(Records contained in a dataset)
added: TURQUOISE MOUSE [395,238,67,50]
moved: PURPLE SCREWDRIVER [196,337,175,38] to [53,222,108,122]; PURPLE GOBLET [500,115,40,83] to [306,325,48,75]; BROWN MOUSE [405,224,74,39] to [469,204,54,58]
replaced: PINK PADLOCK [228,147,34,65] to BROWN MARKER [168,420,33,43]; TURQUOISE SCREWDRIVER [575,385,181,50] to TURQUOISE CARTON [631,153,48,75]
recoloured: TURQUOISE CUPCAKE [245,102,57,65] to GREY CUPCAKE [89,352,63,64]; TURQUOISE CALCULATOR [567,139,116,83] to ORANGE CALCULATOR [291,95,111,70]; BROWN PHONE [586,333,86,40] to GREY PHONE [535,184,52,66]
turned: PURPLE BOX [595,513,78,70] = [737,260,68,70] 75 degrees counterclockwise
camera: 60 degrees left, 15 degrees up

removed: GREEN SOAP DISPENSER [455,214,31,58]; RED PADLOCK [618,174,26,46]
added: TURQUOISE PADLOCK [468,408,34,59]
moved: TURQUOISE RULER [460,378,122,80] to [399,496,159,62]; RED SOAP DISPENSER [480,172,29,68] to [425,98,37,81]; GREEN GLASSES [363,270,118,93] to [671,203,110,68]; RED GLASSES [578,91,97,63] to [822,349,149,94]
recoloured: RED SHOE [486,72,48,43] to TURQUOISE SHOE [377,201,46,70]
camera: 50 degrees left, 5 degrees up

--

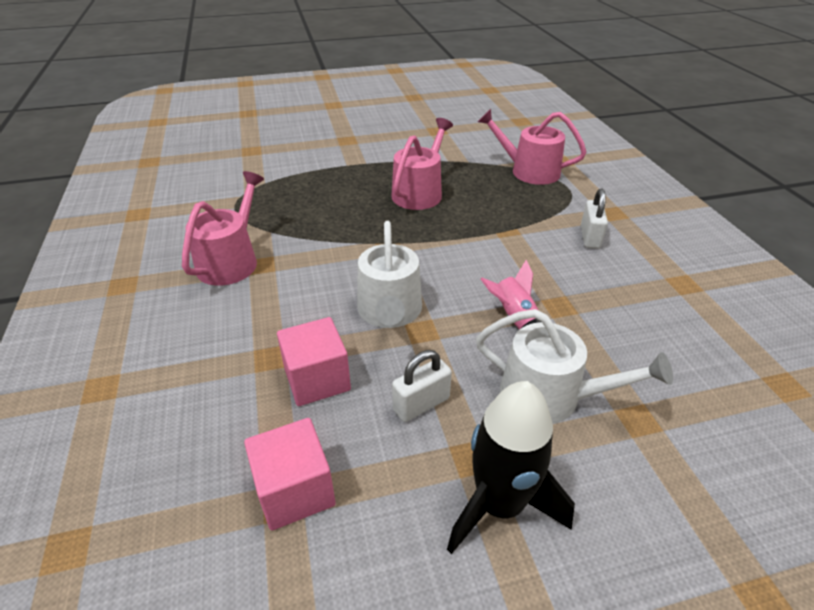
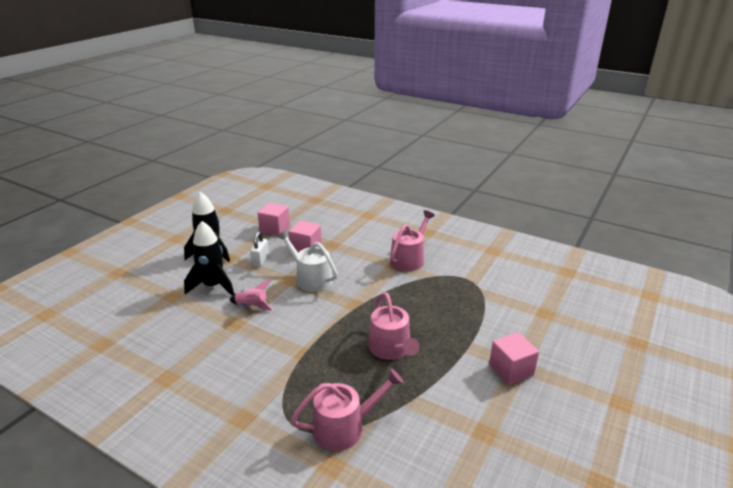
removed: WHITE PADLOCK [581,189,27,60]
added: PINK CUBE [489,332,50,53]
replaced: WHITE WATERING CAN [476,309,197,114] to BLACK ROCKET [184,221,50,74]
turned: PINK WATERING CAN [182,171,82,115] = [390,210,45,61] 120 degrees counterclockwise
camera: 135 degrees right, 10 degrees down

To do: In the data above, start at the line that has "added: TURQUOISE MOUSE [395,238,67,50]", stop after the line that has "recoloured: TURQUOISE CUPCAKE", and print every line in between exactly as it stands.

Response to this exercise:
added: TURQUOISE MOUSE [395,238,67,50]
moved: PURPLE SCREWDRIVER [196,337,175,38] to [53,222,108,122]; PURPLE GOBLET [500,115,40,83] to [306,325,48,75]; BROWN MOUSE [405,224,74,39] to [469,204,54,58]
replaced: PINK PADLOCK [228,147,34,65] to BROWN MARKER [168,420,33,43]; TURQUOISE SCREWDRIVER [575,385,181,50] to TURQUOISE CARTON [631,153,48,75]
recoloured: TURQUOISE CUPCAKE [245,102,57,65] to GREY CUPCAKE [89,352,63,64]; TURQUOISE CALCULATOR [567,139,116,83] to ORANGE CALCULATOR [291,95,111,70]; BROWN PHONE [586,333,86,40] to GREY PHONE [535,184,52,66]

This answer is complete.